#### TASK DIRECTIONS
Return all of the material that follows, keeping each line exactly as it is.

= Beginning of Section =

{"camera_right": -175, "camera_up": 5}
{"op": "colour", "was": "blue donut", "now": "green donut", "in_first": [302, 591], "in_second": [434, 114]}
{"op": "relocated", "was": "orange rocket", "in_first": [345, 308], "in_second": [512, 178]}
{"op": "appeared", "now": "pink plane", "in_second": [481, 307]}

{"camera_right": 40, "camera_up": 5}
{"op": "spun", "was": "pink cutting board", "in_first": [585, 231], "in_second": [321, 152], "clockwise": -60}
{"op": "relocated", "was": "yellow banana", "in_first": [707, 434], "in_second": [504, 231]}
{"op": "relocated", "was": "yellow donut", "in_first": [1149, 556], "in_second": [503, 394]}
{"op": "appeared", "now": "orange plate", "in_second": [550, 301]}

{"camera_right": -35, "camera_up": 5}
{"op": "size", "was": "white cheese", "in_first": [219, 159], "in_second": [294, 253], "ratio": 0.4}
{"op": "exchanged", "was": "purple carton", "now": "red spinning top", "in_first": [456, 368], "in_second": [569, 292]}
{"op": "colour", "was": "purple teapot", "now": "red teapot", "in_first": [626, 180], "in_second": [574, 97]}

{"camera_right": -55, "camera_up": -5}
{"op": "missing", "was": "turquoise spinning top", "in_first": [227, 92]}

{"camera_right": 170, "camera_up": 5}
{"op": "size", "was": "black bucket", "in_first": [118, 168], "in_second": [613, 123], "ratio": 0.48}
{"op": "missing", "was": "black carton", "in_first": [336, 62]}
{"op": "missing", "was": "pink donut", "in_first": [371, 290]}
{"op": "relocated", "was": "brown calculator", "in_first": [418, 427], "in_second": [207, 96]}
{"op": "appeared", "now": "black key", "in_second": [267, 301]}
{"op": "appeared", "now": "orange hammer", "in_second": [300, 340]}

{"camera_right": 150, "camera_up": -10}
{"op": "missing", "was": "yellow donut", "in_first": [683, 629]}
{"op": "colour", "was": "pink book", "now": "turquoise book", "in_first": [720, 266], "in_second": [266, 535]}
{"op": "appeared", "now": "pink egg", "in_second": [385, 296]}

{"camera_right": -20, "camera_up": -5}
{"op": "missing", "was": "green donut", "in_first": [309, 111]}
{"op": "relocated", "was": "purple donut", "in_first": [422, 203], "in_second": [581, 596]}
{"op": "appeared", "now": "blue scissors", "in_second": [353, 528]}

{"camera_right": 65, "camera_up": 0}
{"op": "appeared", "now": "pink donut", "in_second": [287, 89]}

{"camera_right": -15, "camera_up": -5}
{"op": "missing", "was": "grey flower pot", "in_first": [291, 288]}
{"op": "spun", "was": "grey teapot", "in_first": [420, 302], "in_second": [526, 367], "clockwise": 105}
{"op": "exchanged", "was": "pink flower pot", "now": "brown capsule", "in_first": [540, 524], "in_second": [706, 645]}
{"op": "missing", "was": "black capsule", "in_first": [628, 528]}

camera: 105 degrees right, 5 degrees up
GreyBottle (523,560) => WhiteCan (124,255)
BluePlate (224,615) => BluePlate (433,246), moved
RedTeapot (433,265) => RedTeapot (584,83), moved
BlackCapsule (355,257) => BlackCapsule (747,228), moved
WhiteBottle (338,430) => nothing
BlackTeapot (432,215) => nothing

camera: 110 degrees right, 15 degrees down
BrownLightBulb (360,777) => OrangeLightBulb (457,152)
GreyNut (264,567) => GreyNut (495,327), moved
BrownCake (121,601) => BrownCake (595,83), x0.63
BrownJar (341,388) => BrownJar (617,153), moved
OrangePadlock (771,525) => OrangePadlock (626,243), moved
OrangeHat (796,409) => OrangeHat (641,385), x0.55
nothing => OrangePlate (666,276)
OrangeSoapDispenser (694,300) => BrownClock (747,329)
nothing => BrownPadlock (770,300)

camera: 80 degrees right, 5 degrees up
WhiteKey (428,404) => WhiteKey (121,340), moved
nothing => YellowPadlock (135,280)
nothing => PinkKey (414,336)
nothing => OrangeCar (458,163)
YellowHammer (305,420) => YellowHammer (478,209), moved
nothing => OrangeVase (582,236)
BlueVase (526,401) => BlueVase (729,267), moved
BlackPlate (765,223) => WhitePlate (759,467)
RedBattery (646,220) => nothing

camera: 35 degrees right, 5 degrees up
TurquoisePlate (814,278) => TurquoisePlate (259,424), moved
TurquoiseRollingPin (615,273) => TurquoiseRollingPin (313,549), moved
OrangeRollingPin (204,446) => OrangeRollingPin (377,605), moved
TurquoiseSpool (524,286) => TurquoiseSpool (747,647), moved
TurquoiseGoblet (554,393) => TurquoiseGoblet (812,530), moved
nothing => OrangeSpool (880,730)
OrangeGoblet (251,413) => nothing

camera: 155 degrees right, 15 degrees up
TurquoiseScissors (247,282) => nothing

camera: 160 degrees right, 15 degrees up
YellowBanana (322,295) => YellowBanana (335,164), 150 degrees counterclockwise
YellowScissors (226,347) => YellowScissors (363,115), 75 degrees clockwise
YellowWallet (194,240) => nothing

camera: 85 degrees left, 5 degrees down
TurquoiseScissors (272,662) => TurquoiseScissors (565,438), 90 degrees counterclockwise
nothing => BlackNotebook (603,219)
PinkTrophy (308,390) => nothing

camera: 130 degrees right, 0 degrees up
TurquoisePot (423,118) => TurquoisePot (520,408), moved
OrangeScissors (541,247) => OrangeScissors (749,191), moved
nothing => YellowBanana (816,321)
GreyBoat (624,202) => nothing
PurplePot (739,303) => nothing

= End of Section =

#### TASK OUTPUT
{"camera_right": -175, "camera_up": 5}
{"op": "colour", "was": "blue donut", "now": "green donut", "in_first": [302, 591], "in_second": [434, 114]}
{"op": "relocated", "was": "orange rocket", "in_first": [345, 308], "in_second": [512, 178]}
{"op": "appeared", "now": "pink plane", "in_second": [481, 307]}

{"camera_right": 40, "camera_up": 5}
{"op": "spun", "was": "pink cutting board", "in_first": [585, 231], "in_second": [321, 152], "clockwise": -60}
{"op": "relocated", "was": "yellow banana", "in_first": [707, 434], "in_second": [504, 231]}
{"op": "relocated", "was": "yellow donut", "in_first": [1149, 556], "in_second": [503, 394]}
{"op": "appeared", "now": "orange plate", "in_second": [550, 301]}

{"camera_right": -35, "camera_up": 5}
{"op": "size", "was": "white cheese", "in_first": [219, 159], "in_second": [294, 253], "ratio": 0.4}
{"op": "exchanged", "was": "purple carton", "now": "red spinning top", "in_first": [456, 368], "in_second": [569, 292]}
{"op": "colour", "was": "purple teapot", "now": "red teapot", "in_first": [626, 180], "in_second": [574, 97]}

{"camera_right": -55, "camera_up": -5}
{"op": "missing", "was": "turquoise spinning top", "in_first": [227, 92]}

{"camera_right": 170, "camera_up": 5}
{"op": "size", "was": "black bucket", "in_first": [118, 168], "in_second": [613, 123], "ratio": 0.48}
{"op": "missing", "was": "black carton", "in_first": [336, 62]}
{"op": "missing", "was": "pink donut", "in_first": [371, 290]}
{"op": "relocated", "was": "brown calculator", "in_first": [418, 427], "in_second": [207, 96]}
{"op": "appeared", "now": "black key", "in_second": [267, 301]}
{"op": "appeared", "now": "orange hammer", "in_second": [300, 340]}

{"camera_right": 150, "camera_up": -10}
{"op": "missing", "was": "yellow donut", "in_first": [683, 629]}
{"op": "colour", "was": "pink book", "now": "turquoise book", "in_first": [720, 266], "in_second": [266, 535]}
{"op": "appeared", "now": "pink egg", "in_second": [385, 296]}

{"camera_right": -20, "camera_up": -5}
{"op": "missing", "was": "green donut", "in_first": [309, 111]}
{"op": "relocated", "was": "purple donut", "in_first": [422, 203], "in_second": [581, 596]}
{"op": "appeared", "now": "blue scissors", "in_second": [353, 528]}

{"camera_right": 65, "camera_up": 0}
{"op": "appeared", "now": "pink donut", "in_second": [287, 89]}

{"camera_right": -15, "camera_up": -5}
{"op": "missing", "was": "grey flower pot", "in_first": [291, 288]}
{"op": "spun", "was": "grey teapot", "in_first": [420, 302], "in_second": [526, 367], "clockwise": 105}
{"op": "exchanged", "was": "pink flower pot", "now": "brown capsule", "in_first": [540, 524], "in_second": [706, 645]}
{"op": "missing", "was": "black capsule", "in_first": [628, 528]}

camera: 105 degrees right, 5 degrees up
GreyBottle (523,560) => WhiteCan (124,255)
BluePlate (224,615) => BluePlate (433,246), moved
RedTeapot (433,265) => RedTeapot (584,83), moved
BlackCapsule (355,257) => BlackCapsule (747,228), moved
WhiteBottle (338,430) => nothing
BlackTeapot (432,215) => nothing

camera: 110 degrees right, 15 degrees down
BrownLightBulb (360,777) => OrangeLightBulb (457,152)
GreyNut (264,567) => GreyNut (495,327), moved
BrownCake (121,601) => BrownCake (595,83), x0.63
BrownJar (341,388) => BrownJar (617,153), moved
OrangePadlock (771,525) => OrangePadlock (626,243), moved
OrangeHat (796,409) => OrangeHat (641,385), x0.55
nothing => OrangePlate (666,276)
OrangeSoapDispenser (694,300) => BrownClock (747,329)
nothing => BrownPadlock (770,300)

camera: 80 degrees right, 5 degrees up
WhiteKey (428,404) => WhiteKey (121,340), moved
nothing => YellowPadlock (135,280)
nothing => PinkKey (414,336)
nothing => OrangeCar (458,163)
YellowHammer (305,420) => YellowHammer (478,209), moved
nothing => OrangeVase (582,236)
BlueVase (526,401) => BlueVase (729,267), moved
BlackPlate (765,223) => WhitePlate (759,467)
RedBattery (646,220) => nothing

camera: 35 degrees right, 5 degrees up
TurquoisePlate (814,278) => TurquoisePlate (259,424), moved
TurquoiseRollingPin (615,273) => TurquoiseRollingPin (313,549), moved
OrangeRollingPin (204,446) => OrangeRollingPin (377,605), moved
TurquoiseSpool (524,286) => TurquoiseSpool (747,647), moved
TurquoiseGoblet (554,393) => TurquoiseGoblet (812,530), moved
nothing => OrangeSpool (880,730)
OrangeGoblet (251,413) => nothing

camera: 155 degrees right, 15 degrees up
TurquoiseScissors (247,282) => nothing

camera: 160 degrees right, 15 degrees up
YellowBanana (322,295) => YellowBanana (335,164), 150 degrees counterclockwise
YellowScissors (226,347) => YellowScissors (363,115), 75 degrees clockwise
YellowWallet (194,240) => nothing

camera: 85 degrees left, 5 degrees down
TurquoiseScissors (272,662) => TurquoiseScissors (565,438), 90 degrees counterclockwise
nothing => BlackNotebook (603,219)
PinkTrophy (308,390) => nothing

camera: 130 degrees right, 0 degrees up
TurquoisePot (423,118) => TurquoisePot (520,408), moved
OrangeScissors (541,247) => OrangeScissors (749,191), moved
nothing => YellowBanana (816,321)
GreyBoat (624,202) => nothing
PurplePot (739,303) => nothing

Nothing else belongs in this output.